TASK TO CARRY OUT |
"degrees" appears in how many lines of the entries? State only the number.

Top of SOURCE RECORDS

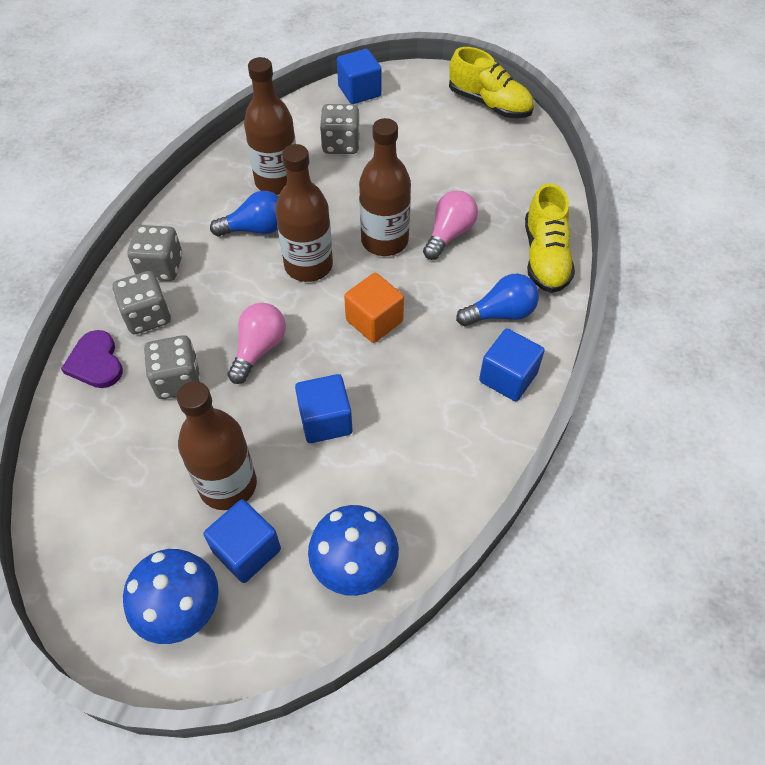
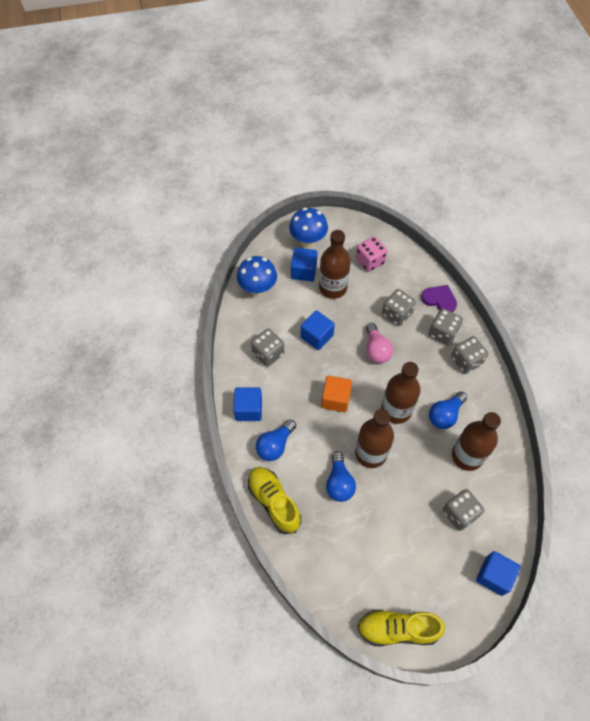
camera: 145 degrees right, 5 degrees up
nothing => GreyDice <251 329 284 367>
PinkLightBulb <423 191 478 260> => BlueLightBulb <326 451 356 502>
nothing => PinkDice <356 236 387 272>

Bottom of SOURCE RECORDS
Top of SOURCE RECORDS

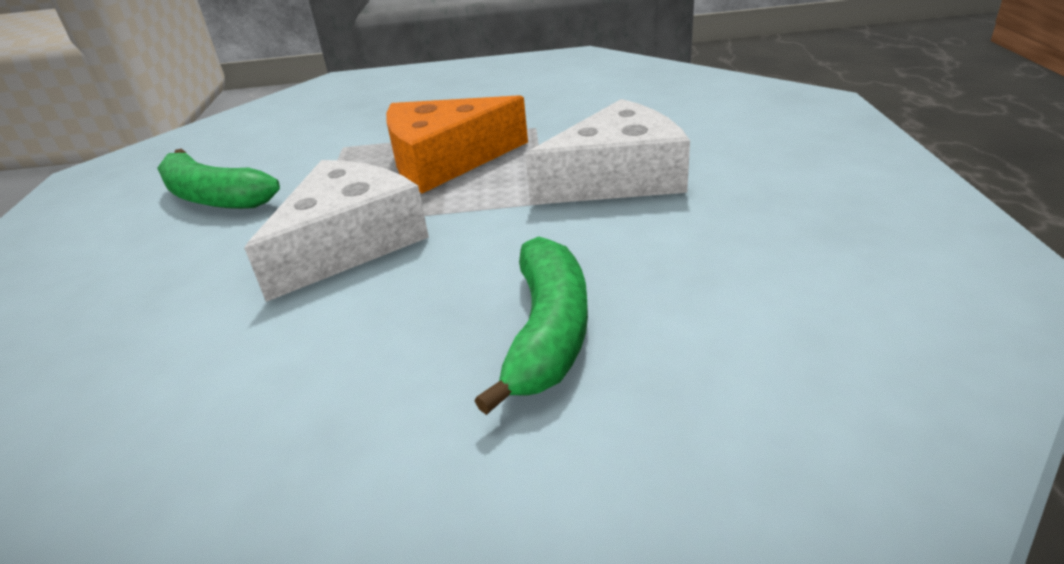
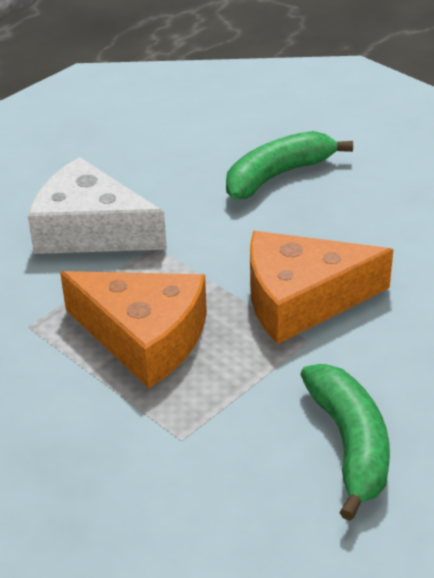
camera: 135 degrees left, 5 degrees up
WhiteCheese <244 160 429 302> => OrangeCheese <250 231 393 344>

Bottom of SOURCE RECORDS

REPLY |
2